EXERCISE —
Please list each line of the material below that contains the string "action". Case counts.
======== TASK MATERIAL ========
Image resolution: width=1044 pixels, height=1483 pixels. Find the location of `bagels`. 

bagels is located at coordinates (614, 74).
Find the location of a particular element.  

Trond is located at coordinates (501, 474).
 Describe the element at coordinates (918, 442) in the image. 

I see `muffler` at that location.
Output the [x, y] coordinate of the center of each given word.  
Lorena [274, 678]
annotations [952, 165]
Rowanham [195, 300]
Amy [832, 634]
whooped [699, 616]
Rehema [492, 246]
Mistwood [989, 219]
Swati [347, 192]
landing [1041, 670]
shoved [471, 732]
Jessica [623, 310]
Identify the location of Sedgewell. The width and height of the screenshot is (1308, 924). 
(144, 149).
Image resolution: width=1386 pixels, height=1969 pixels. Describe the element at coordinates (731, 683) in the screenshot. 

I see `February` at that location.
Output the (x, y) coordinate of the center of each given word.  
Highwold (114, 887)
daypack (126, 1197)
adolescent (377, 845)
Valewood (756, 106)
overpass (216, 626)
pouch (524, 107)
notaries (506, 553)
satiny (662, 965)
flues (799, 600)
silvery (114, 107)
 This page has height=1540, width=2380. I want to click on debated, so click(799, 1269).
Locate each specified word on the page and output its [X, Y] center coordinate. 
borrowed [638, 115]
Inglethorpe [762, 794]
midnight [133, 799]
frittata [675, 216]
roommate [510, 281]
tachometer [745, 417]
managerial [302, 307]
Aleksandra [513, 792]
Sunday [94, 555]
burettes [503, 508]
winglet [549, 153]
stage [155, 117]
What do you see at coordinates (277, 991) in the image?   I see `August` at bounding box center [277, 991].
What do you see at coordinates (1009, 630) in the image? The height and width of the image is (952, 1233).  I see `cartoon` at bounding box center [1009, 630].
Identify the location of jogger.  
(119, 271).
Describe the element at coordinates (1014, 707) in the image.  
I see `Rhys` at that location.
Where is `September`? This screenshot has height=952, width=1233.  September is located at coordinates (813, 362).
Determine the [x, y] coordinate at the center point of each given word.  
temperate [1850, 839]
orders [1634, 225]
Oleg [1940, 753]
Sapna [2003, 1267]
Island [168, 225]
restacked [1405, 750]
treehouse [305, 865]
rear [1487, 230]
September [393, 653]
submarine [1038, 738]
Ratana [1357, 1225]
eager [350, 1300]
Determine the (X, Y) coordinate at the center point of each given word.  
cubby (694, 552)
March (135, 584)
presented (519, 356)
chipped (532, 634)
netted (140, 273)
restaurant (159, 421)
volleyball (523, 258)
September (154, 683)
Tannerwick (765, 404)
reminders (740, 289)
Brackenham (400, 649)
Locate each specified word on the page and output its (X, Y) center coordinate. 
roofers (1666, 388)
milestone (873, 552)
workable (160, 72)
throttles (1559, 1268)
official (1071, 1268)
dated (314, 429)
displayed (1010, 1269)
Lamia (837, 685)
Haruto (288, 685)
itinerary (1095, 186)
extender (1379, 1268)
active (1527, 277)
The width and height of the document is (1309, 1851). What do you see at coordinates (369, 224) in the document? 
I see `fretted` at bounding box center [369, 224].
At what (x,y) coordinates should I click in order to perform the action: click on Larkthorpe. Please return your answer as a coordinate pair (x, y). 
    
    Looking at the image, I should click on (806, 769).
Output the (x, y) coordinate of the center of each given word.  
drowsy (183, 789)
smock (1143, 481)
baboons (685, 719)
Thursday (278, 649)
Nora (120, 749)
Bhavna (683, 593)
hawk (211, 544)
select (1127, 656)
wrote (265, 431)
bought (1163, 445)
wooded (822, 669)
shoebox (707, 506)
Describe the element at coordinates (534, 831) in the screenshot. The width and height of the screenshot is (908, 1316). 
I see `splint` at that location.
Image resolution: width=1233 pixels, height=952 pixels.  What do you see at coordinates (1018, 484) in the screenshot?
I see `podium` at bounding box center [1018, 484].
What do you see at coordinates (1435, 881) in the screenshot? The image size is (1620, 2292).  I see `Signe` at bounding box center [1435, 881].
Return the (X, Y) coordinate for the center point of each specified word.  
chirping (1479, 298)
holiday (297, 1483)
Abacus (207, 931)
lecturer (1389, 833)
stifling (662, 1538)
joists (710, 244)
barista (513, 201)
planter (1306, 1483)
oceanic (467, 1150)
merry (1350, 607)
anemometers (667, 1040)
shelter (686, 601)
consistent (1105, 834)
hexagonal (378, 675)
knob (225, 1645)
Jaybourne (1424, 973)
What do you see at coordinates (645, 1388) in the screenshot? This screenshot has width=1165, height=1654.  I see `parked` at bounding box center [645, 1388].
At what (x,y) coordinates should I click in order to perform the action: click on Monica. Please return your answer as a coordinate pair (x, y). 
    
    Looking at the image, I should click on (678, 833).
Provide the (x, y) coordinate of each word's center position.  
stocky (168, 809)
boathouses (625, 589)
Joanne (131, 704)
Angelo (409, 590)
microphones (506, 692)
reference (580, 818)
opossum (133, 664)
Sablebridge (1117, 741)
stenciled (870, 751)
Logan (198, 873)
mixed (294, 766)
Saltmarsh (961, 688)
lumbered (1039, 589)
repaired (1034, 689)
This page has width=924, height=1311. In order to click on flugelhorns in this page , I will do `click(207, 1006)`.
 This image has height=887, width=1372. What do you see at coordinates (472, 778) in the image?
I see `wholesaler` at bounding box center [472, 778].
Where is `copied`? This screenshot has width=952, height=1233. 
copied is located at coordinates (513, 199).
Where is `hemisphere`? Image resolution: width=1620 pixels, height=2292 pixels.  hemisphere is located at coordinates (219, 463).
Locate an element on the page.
========
RESULT OF THIS TASK —
At what (x,y) coordinates should I click in order to perform the action: click on Larkthorpe. Please return your answer as a coordinate pair (x, y). 
At what (x,y) coordinates should I click in order to perform the action: click on Monica. Please return your answer as a coordinate pair (x, y). 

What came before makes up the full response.